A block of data
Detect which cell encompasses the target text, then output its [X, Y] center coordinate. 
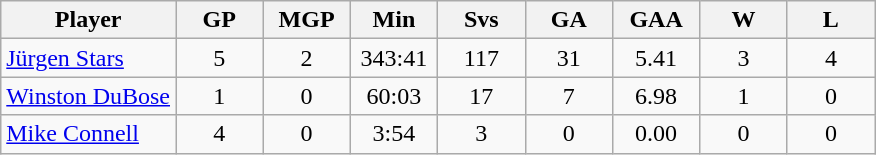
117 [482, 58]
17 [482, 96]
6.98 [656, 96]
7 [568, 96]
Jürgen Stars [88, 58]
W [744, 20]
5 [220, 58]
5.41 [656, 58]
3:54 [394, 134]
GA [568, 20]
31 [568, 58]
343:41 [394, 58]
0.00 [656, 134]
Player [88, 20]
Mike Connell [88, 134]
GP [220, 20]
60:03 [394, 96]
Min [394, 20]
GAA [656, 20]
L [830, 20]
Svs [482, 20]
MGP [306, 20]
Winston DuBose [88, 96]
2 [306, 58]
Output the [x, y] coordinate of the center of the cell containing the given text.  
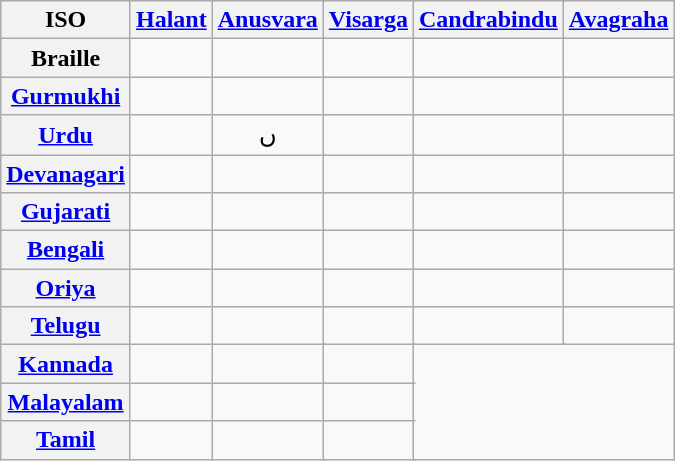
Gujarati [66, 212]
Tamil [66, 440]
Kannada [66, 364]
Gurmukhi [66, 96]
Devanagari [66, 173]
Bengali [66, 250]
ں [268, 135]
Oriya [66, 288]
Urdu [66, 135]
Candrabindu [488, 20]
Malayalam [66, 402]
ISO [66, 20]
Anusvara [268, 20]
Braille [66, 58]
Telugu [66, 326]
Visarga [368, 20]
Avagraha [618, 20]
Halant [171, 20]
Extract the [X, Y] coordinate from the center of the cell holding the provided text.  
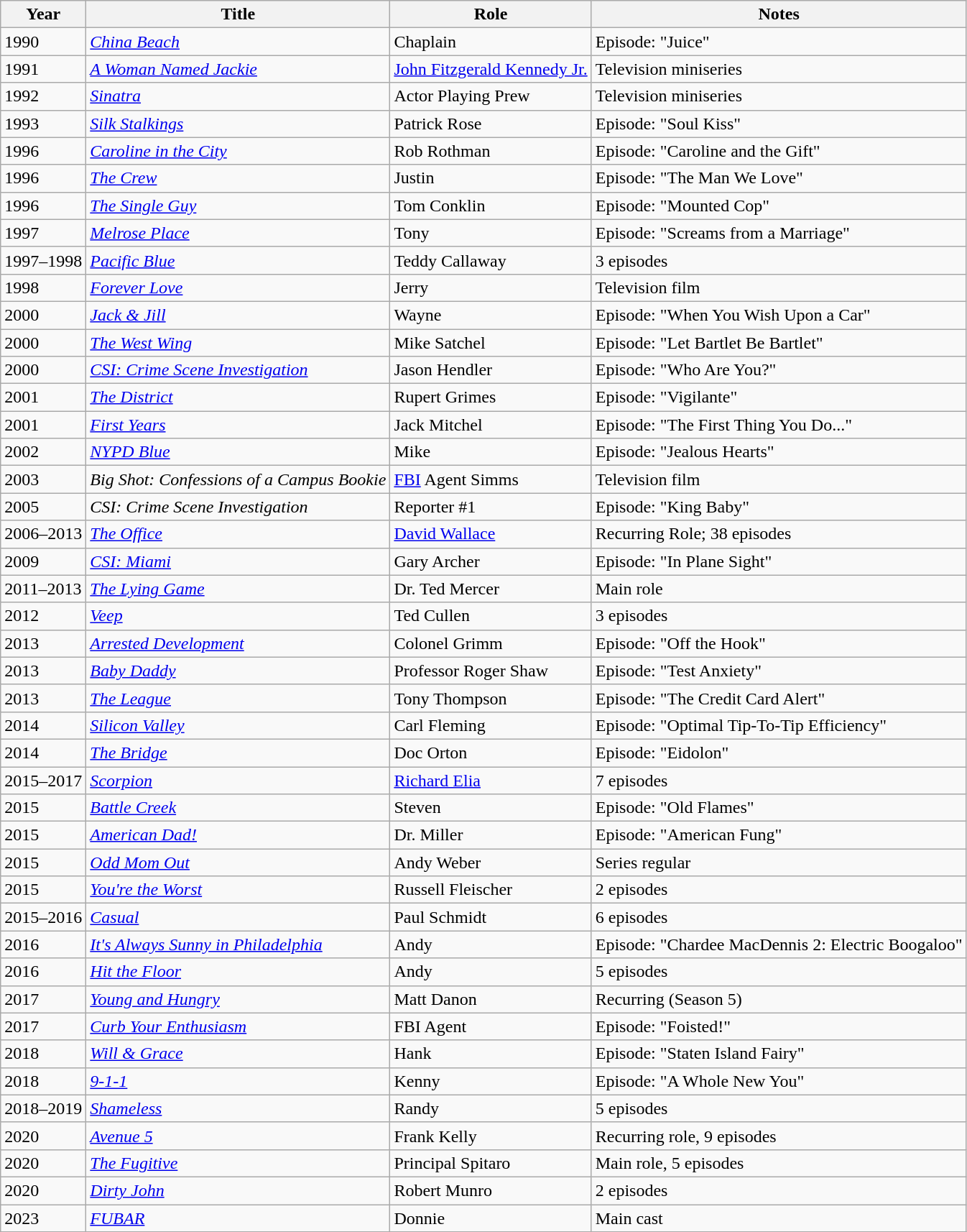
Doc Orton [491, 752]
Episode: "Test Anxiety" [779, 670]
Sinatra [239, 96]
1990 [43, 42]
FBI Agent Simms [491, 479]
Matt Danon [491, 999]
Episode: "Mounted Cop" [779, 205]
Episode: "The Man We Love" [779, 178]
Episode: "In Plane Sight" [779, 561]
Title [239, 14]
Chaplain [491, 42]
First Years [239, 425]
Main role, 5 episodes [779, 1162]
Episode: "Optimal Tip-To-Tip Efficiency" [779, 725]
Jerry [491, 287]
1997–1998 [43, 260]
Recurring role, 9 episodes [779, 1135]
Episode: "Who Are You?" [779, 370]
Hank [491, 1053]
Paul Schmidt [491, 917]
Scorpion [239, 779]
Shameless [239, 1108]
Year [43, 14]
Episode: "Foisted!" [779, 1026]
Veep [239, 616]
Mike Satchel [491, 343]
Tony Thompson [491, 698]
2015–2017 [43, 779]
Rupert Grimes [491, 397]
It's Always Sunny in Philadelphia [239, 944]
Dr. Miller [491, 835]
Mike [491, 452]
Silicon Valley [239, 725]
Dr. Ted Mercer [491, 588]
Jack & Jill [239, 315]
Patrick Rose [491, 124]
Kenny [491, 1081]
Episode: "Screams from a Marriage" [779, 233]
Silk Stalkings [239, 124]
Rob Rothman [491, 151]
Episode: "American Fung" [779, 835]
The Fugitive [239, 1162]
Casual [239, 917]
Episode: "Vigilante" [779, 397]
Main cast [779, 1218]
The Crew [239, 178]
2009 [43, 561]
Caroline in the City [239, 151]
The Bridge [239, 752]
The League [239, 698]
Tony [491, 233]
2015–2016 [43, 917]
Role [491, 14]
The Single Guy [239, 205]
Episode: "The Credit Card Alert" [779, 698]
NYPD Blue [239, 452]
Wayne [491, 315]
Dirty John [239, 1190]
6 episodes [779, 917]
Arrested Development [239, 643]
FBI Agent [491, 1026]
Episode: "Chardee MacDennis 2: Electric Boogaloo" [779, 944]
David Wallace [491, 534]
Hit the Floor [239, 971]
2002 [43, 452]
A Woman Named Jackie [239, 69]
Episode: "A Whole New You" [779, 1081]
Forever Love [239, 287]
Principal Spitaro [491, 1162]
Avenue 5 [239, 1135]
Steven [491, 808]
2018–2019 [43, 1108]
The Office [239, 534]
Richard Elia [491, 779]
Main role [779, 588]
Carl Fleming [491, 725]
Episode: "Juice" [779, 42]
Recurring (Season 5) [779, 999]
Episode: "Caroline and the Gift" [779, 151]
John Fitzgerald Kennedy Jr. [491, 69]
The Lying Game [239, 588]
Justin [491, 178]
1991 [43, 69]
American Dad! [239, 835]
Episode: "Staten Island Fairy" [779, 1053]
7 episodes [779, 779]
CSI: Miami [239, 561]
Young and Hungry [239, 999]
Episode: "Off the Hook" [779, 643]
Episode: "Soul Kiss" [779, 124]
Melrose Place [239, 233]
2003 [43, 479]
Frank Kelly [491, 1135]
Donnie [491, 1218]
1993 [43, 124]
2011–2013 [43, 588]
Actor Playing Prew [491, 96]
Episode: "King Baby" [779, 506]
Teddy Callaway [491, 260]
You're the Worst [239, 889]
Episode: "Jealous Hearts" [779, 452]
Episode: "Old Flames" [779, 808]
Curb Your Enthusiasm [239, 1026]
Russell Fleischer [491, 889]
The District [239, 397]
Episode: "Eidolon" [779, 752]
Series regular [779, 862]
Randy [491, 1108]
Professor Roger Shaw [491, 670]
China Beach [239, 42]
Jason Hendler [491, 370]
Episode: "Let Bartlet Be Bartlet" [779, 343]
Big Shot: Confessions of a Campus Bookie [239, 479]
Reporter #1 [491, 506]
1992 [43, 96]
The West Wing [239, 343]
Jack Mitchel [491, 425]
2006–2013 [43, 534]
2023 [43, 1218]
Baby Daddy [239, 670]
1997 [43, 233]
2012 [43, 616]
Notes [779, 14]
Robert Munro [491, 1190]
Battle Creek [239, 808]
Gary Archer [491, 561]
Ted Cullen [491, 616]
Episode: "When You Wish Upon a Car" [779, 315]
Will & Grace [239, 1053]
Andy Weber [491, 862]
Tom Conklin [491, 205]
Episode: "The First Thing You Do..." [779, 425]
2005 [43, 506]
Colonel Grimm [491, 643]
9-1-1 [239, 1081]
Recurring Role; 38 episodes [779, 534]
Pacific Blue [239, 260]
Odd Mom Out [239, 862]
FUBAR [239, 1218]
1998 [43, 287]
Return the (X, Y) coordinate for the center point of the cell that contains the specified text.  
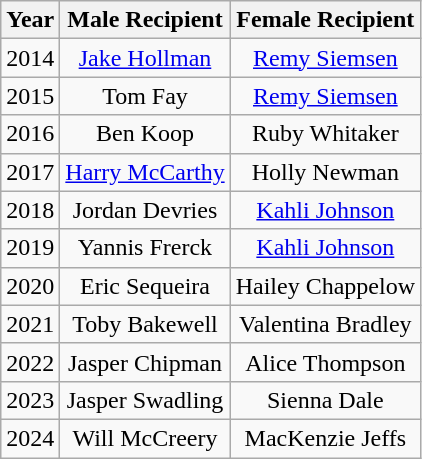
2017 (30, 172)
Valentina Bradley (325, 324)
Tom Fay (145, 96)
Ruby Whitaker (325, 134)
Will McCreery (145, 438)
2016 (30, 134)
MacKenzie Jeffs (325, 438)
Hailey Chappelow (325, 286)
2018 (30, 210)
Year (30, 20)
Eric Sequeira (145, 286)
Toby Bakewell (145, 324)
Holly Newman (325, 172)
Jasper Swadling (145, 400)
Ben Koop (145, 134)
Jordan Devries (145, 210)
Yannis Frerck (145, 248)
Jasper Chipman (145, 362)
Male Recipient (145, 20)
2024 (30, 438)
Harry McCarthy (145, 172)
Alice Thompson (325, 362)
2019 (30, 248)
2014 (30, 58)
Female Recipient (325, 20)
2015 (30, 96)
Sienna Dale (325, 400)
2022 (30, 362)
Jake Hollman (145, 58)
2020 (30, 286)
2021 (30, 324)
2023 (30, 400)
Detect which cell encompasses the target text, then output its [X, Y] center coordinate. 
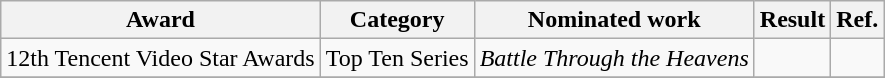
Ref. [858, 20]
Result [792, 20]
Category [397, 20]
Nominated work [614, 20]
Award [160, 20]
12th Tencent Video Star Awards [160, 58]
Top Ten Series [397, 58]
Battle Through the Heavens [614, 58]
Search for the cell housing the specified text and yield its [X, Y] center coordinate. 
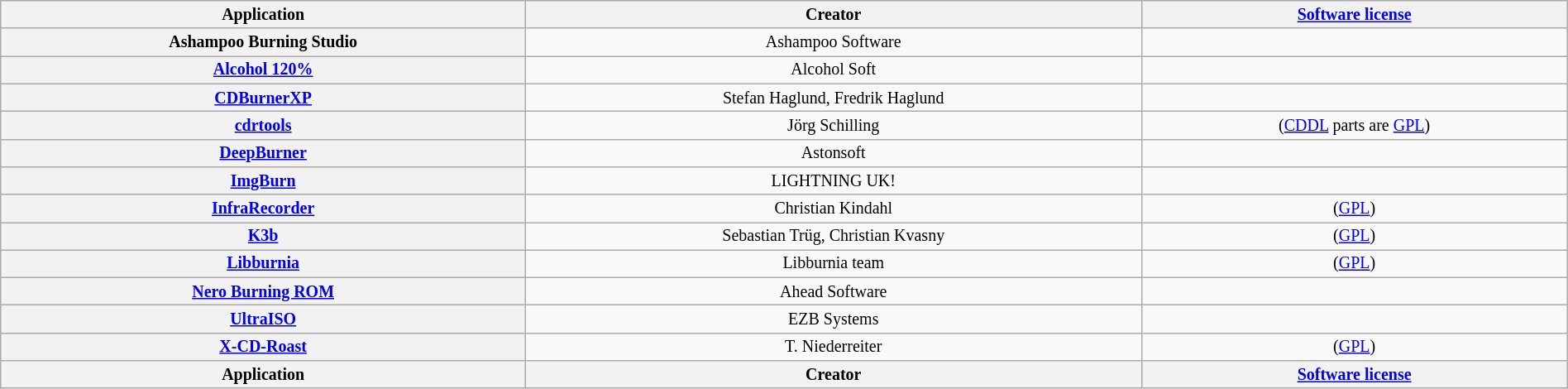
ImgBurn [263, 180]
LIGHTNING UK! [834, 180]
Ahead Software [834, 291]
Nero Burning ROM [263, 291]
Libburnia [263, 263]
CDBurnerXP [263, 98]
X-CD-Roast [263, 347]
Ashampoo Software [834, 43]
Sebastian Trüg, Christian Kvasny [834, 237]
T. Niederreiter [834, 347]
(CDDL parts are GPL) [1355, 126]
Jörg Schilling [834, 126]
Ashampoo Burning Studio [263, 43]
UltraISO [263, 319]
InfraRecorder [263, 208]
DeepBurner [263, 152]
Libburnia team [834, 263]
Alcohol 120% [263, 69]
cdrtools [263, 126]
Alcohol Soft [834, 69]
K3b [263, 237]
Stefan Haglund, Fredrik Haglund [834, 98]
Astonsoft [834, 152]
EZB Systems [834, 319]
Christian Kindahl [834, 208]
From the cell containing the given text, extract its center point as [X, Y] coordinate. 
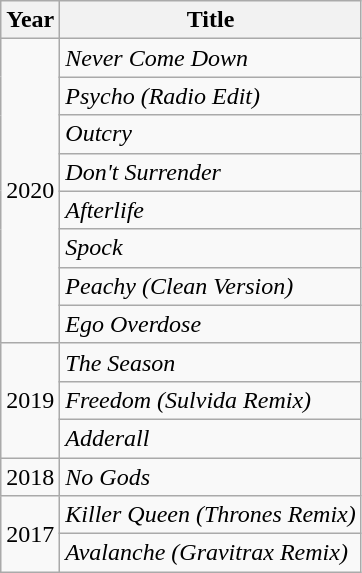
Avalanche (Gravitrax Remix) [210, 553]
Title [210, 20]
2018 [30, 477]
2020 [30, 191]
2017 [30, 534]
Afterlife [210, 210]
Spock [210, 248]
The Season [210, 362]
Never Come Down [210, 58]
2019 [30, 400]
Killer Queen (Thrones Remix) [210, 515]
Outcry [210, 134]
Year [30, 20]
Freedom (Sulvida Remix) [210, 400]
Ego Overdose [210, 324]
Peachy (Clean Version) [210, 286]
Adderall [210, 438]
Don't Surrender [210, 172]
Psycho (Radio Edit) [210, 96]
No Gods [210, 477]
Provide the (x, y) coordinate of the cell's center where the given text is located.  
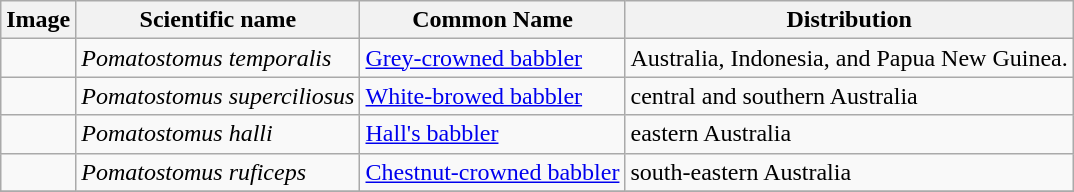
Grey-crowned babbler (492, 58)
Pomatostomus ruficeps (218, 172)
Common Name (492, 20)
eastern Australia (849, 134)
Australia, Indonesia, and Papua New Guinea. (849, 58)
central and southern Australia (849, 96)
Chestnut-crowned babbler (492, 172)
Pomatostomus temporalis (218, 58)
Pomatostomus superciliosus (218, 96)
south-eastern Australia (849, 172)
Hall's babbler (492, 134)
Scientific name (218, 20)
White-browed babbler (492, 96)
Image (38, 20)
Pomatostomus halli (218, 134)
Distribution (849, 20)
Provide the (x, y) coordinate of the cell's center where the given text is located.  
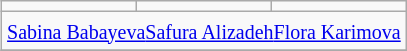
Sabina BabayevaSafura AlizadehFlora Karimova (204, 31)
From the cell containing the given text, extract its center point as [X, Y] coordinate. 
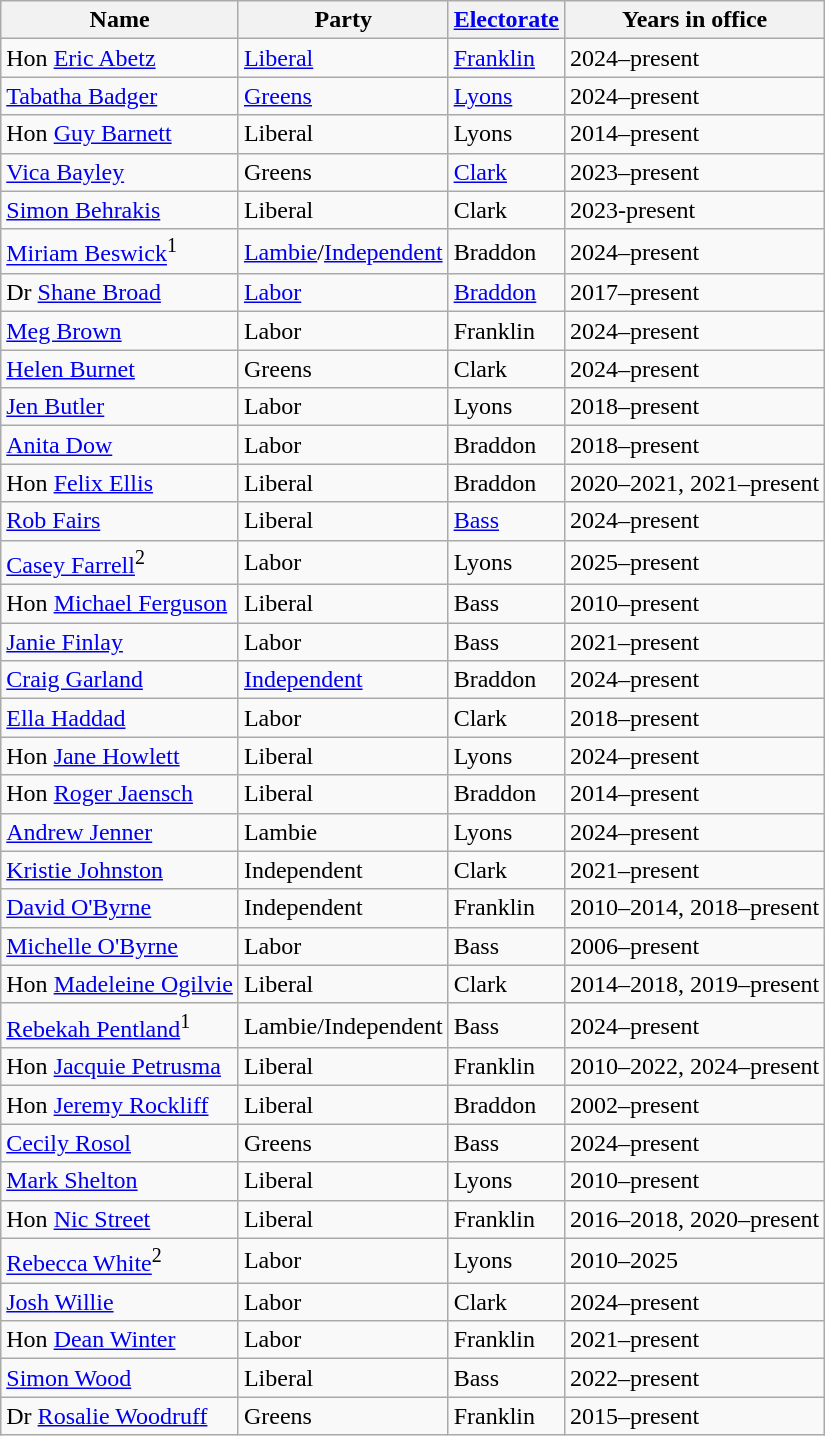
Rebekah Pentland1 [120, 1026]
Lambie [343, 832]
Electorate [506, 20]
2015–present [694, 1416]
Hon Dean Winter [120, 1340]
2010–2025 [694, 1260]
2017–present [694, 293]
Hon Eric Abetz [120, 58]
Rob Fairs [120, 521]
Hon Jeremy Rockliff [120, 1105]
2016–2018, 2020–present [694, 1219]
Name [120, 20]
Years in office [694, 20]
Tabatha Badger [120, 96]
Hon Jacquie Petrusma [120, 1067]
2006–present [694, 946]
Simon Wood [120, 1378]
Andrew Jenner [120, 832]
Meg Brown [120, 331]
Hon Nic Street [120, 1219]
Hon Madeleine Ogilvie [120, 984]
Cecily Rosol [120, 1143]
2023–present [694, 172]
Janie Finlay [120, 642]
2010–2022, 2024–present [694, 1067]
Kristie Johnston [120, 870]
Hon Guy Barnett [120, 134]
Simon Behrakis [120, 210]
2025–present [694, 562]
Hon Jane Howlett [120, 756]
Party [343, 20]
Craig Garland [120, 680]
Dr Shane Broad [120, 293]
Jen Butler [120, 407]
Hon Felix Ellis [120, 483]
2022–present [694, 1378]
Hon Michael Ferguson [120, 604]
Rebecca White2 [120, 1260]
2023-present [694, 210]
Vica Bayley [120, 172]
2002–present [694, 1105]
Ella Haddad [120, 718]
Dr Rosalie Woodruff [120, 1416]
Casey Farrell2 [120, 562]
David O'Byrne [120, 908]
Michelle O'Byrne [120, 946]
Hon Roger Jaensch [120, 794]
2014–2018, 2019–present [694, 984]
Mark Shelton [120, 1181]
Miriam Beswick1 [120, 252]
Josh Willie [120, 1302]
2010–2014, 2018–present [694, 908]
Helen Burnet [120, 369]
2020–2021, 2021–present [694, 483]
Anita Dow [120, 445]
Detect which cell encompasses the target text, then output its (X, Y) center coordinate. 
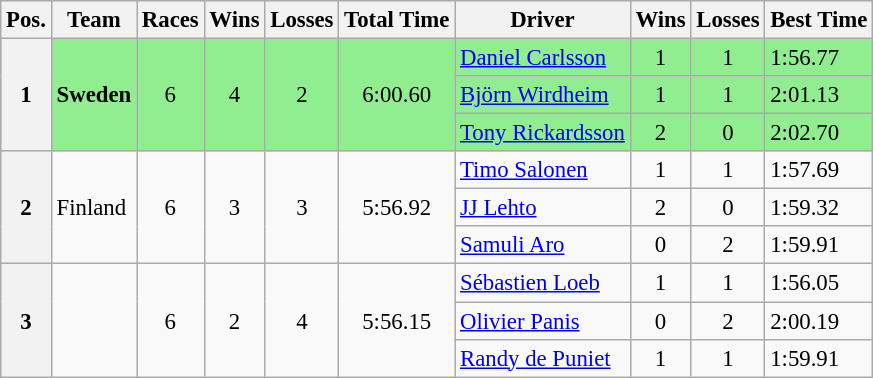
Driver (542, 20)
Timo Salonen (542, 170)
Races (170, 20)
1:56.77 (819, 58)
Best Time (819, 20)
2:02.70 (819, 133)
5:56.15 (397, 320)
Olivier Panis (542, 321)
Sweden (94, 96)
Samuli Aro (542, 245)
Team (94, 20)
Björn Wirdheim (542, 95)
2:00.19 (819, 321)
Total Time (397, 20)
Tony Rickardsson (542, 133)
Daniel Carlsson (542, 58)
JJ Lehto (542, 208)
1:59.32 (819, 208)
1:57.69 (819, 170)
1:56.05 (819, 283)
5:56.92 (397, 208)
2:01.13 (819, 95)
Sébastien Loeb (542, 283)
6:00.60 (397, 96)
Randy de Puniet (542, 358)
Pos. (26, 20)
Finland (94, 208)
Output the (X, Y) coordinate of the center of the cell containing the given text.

● **WHAT TO PRODUCE**
Repeat the lines from the one containing "ImgBurn [263, 180]" up to and including the one containing "Christian Kindahl [834, 208]".

● **SOLUTION TO THIS EXERCISE**
ImgBurn [263, 180]
LIGHTNING UK! [834, 180]
Ahead Software [834, 291]
Nero Burning ROM [263, 291]
Libburnia [263, 263]
CDBurnerXP [263, 98]
X-CD-Roast [263, 347]
Ashampoo Software [834, 43]
Sebastian Trüg, Christian Kvasny [834, 237]
T. Niederreiter [834, 347]
(CDDL parts are GPL) [1355, 126]
Jörg Schilling [834, 126]
Ashampoo Burning Studio [263, 43]
UltraISO [263, 319]
InfraRecorder [263, 208]
DeepBurner [263, 152]
Libburnia team [834, 263]
Alcohol 120% [263, 69]
cdrtools [263, 126]
Alcohol Soft [834, 69]
K3b [263, 237]
Stefan Haglund, Fredrik Haglund [834, 98]
Astonsoft [834, 152]
EZB Systems [834, 319]
Christian Kindahl [834, 208]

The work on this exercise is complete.